[WHAT TO DO] Your answer must be the line holding "old: fir tree (ash-grey)" followed by every later line through the end of the entries, exactly as written.

Start of INFORMATION GIVEN

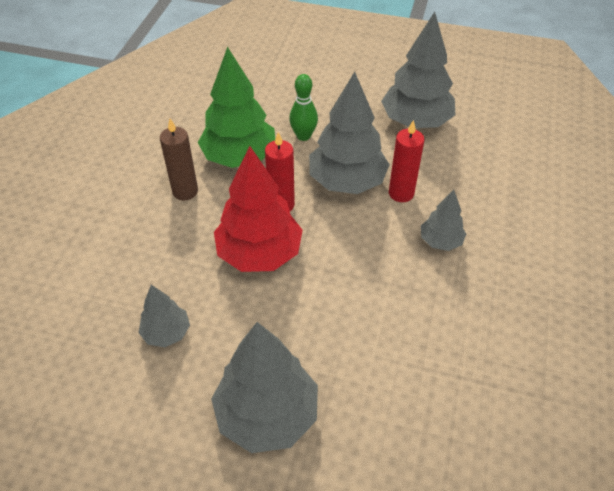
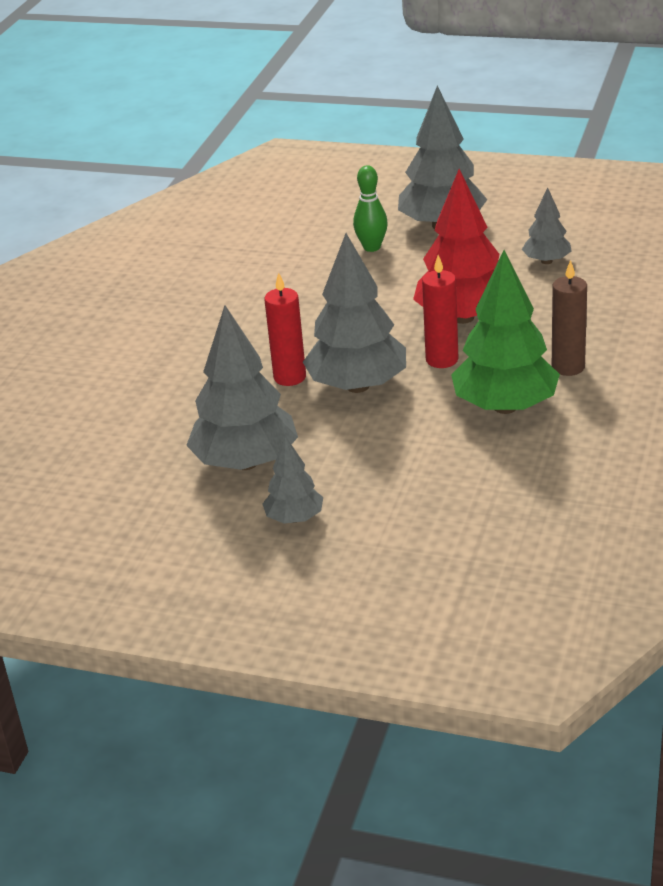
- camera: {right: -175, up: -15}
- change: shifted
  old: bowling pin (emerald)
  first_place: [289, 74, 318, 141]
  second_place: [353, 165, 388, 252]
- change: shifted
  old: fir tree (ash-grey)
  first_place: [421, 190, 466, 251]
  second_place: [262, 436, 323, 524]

End of INFORMATION GIVEN

[EXPECTED ANSWER]
  old: fir tree (ash-grey)
  first_place: [421, 190, 466, 251]
  second_place: [262, 436, 323, 524]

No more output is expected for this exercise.